_Exercise directions_
The records below are to be reproduced exactly, and no picture should appear in the copy.

_Data section_

►

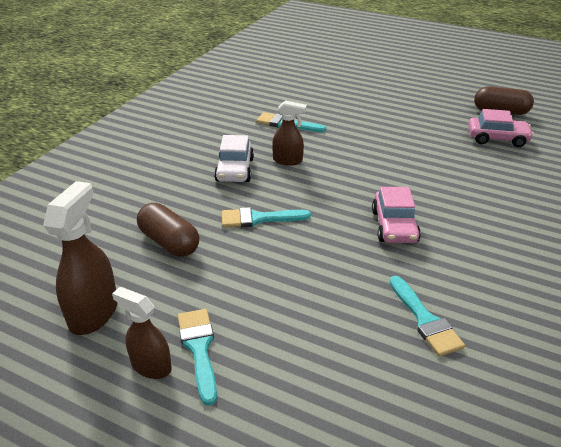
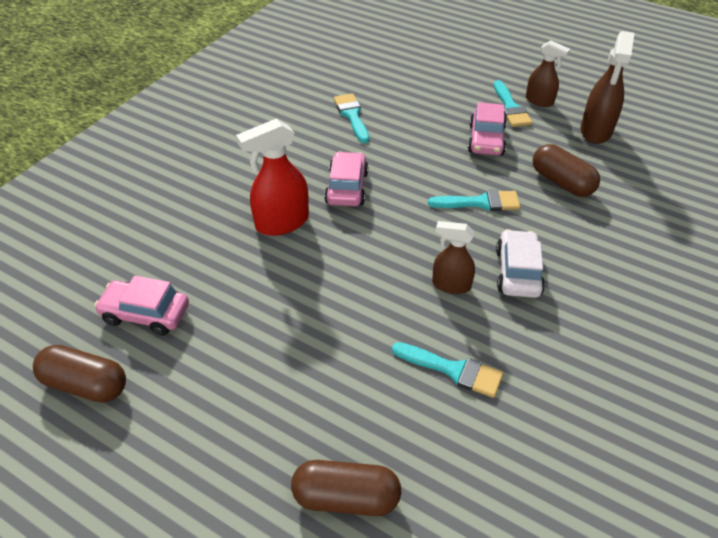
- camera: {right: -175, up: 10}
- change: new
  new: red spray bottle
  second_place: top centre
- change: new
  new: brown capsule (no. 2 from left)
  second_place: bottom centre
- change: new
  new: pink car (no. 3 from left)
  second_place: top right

◄

_Answer space_
- camera: {right: -175, up: 10}
- change: new
  new: red spray bottle
  second_place: top centre
- change: new
  new: brown capsule (no. 2 from left)
  second_place: bottom centre
- change: new
  new: pink car (no. 3 from left)
  second_place: top right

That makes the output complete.